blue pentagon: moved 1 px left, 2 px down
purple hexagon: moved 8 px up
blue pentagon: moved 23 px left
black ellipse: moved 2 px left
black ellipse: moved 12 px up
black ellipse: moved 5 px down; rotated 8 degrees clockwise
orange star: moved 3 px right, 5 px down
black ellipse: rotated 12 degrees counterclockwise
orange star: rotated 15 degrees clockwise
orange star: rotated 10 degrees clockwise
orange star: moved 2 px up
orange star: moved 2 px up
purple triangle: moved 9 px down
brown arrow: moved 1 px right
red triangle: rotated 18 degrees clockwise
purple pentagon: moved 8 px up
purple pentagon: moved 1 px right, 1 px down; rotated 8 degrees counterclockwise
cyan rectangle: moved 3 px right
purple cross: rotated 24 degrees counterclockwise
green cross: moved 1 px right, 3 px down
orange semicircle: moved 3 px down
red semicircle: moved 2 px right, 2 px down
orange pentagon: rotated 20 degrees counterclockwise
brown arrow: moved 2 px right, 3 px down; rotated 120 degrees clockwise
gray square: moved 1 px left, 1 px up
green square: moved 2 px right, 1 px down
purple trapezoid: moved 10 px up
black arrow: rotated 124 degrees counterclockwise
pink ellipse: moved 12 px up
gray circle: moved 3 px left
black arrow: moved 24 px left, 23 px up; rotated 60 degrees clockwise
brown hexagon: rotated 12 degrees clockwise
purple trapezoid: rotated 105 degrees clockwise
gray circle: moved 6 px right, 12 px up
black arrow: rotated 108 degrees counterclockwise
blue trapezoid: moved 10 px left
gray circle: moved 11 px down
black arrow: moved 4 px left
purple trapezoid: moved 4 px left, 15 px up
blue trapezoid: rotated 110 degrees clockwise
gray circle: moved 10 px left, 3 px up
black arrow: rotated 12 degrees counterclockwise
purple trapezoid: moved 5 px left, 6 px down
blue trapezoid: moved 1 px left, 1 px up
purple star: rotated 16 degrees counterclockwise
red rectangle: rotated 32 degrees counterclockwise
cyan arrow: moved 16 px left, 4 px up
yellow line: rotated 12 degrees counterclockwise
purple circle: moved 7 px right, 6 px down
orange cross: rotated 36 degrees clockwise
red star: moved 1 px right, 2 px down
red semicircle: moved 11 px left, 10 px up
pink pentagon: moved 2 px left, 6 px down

== Required work ==
Rewrite the lines above, changing every "black arrow" to "white arrow" and leaving everything else unchanged.

== Worked solution ==
blue pentagon: moved 1 px left, 2 px down
purple hexagon: moved 8 px up
blue pentagon: moved 23 px left
black ellipse: moved 2 px left
black ellipse: moved 12 px up
black ellipse: moved 5 px down; rotated 8 degrees clockwise
orange star: moved 3 px right, 5 px down
black ellipse: rotated 12 degrees counterclockwise
orange star: rotated 15 degrees clockwise
orange star: rotated 10 degrees clockwise
orange star: moved 2 px up
orange star: moved 2 px up
purple triangle: moved 9 px down
brown arrow: moved 1 px right
red triangle: rotated 18 degrees clockwise
purple pentagon: moved 8 px up
purple pentagon: moved 1 px right, 1 px down; rotated 8 degrees counterclockwise
cyan rectangle: moved 3 px right
purple cross: rotated 24 degrees counterclockwise
green cross: moved 1 px right, 3 px down
orange semicircle: moved 3 px down
red semicircle: moved 2 px right, 2 px down
orange pentagon: rotated 20 degrees counterclockwise
brown arrow: moved 2 px right, 3 px down; rotated 120 degrees clockwise
gray square: moved 1 px left, 1 px up
green square: moved 2 px right, 1 px down
purple trapezoid: moved 10 px up
white arrow: rotated 124 degrees counterclockwise
pink ellipse: moved 12 px up
gray circle: moved 3 px left
white arrow: moved 24 px left, 23 px up; rotated 60 degrees clockwise
brown hexagon: rotated 12 degrees clockwise
purple trapezoid: rotated 105 degrees clockwise
gray circle: moved 6 px right, 12 px up
white arrow: rotated 108 degrees counterclockwise
blue trapezoid: moved 10 px left
gray circle: moved 11 px down
white arrow: moved 4 px left
purple trapezoid: moved 4 px left, 15 px up
blue trapezoid: rotated 110 degrees clockwise
gray circle: moved 10 px left, 3 px up
white arrow: rotated 12 degrees counterclockwise
purple trapezoid: moved 5 px left, 6 px down
blue trapezoid: moved 1 px left, 1 px up
purple star: rotated 16 degrees counterclockwise
red rectangle: rotated 32 degrees counterclockwise
cyan arrow: moved 16 px left, 4 px up
yellow line: rotated 12 degrees counterclockwise
purple circle: moved 7 px right, 6 px down
orange cross: rotated 36 degrees clockwise
red star: moved 1 px right, 2 px down
red semicircle: moved 11 px left, 10 px up
pink pentagon: moved 2 px left, 6 px down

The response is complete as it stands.